- Recorded data
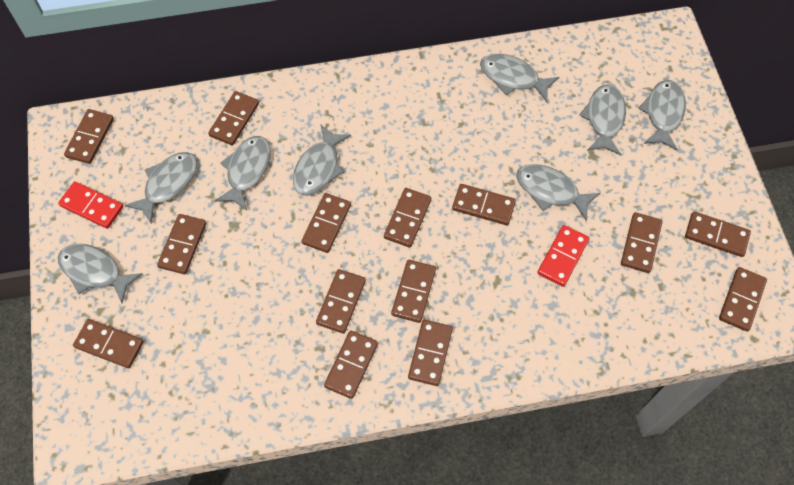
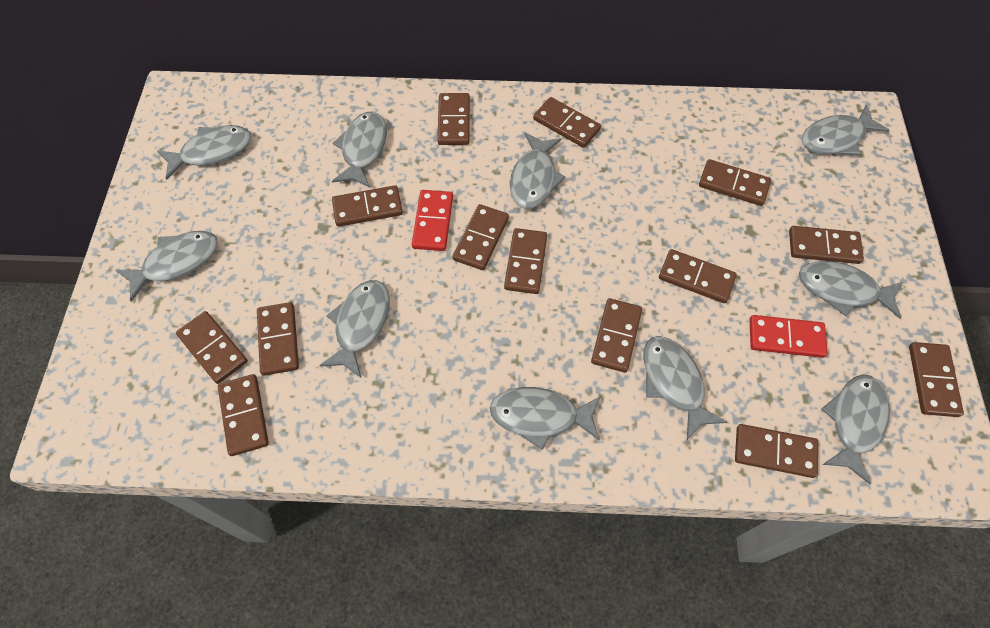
grey fish: 8 -> 10

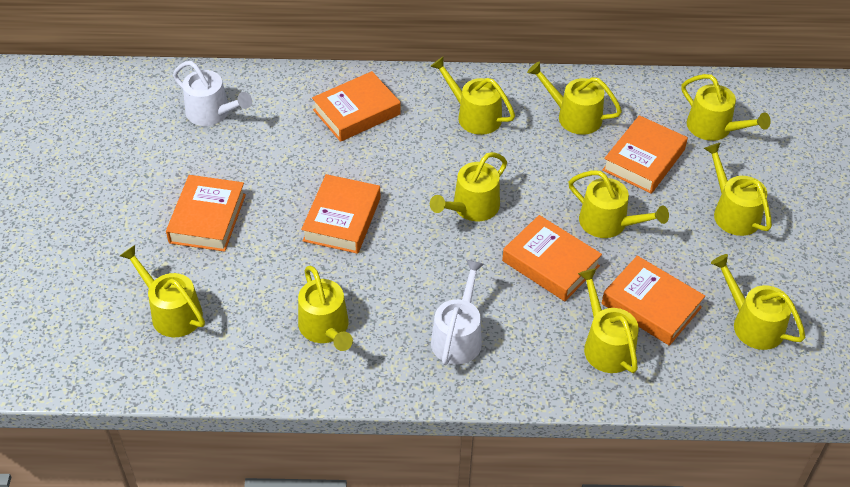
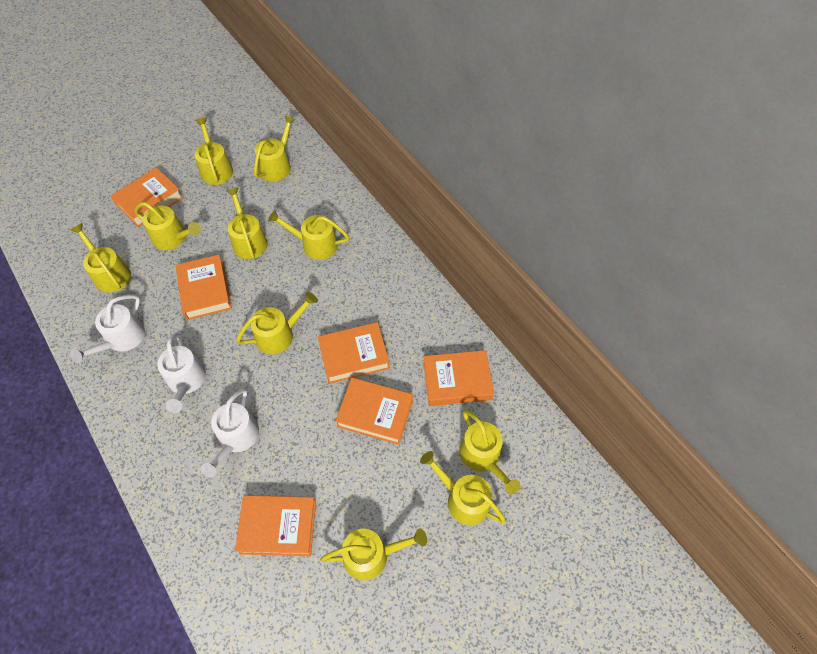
white watering can: 2 -> 3

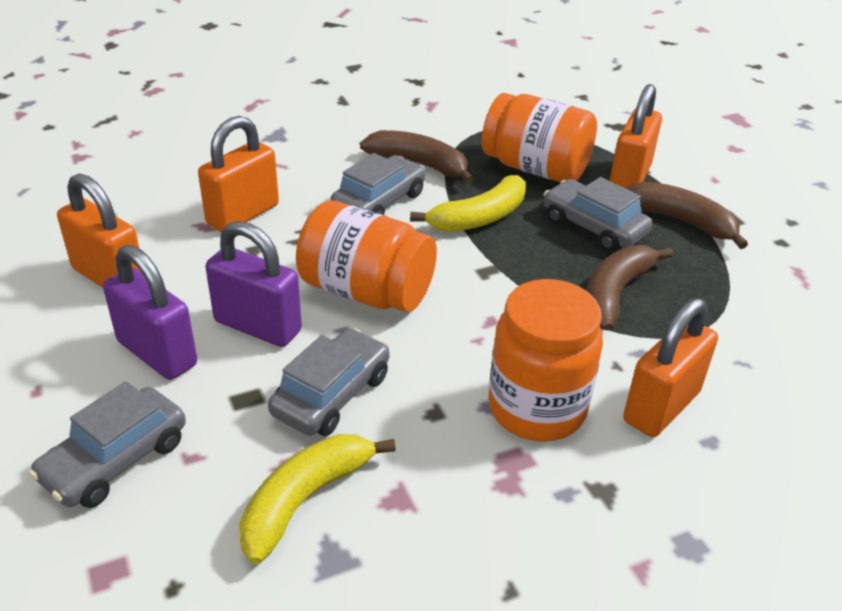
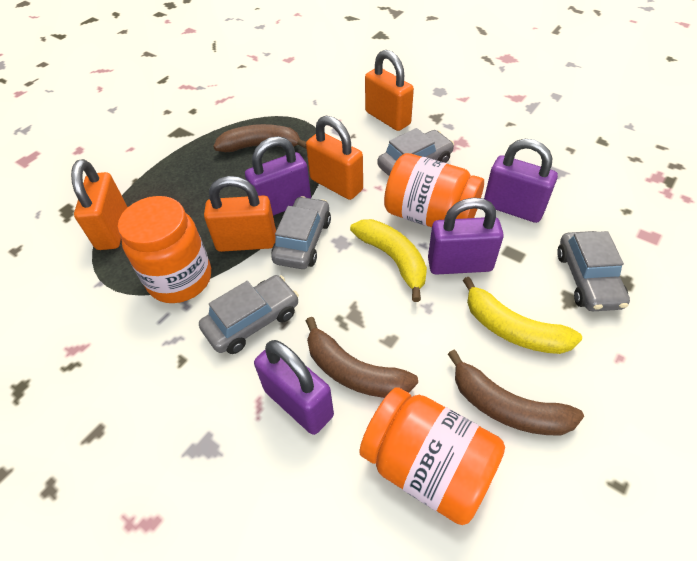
purple padlock: 2 -> 4

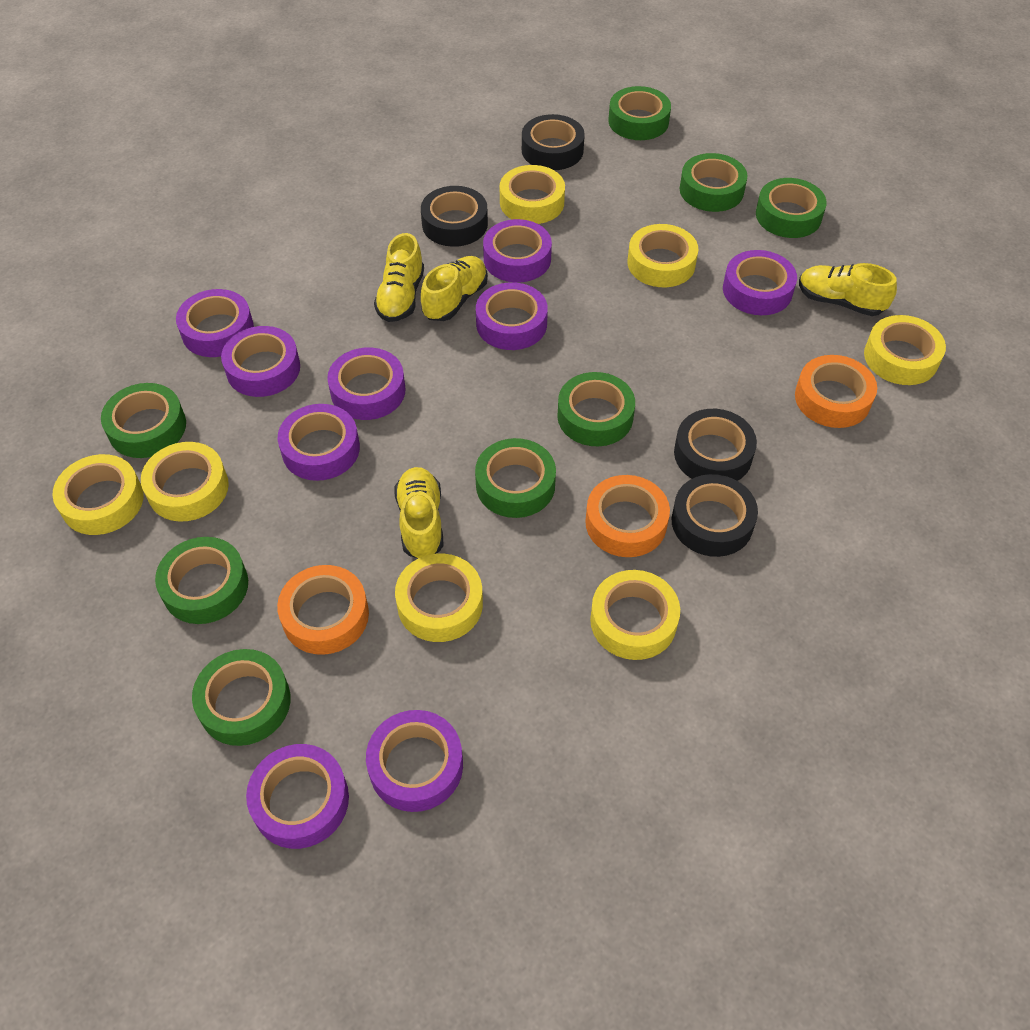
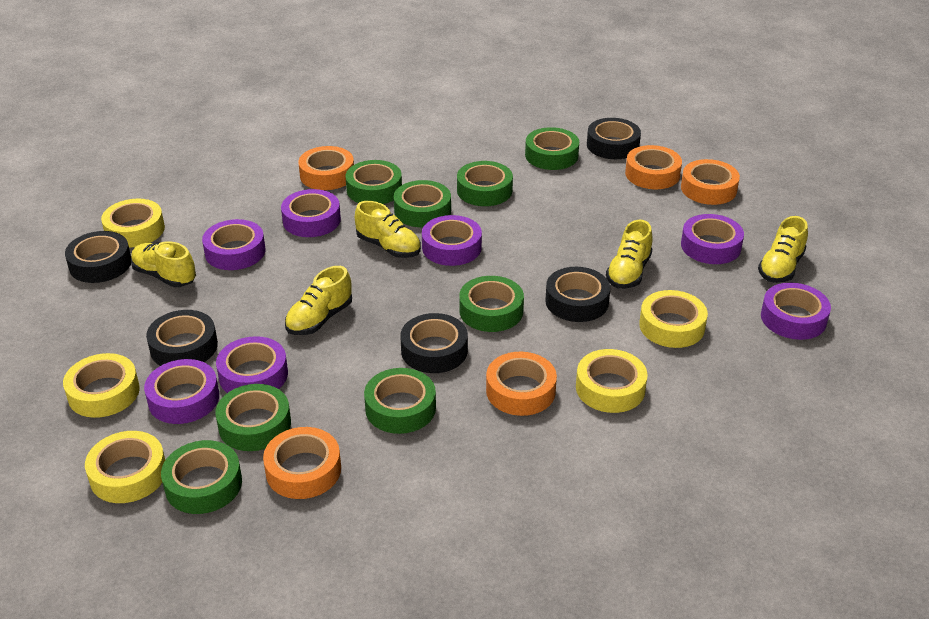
black tape: 4 -> 5
orange tape: 3 -> 5
purple tape: 9 -> 7
yellow shoe: 4 -> 5
yellow tape: 7 -> 5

- Exercise aim
Copy each line in the data that holds the word "tape".

- Task result
black tape: 4 -> 5
orange tape: 3 -> 5
purple tape: 9 -> 7
yellow tape: 7 -> 5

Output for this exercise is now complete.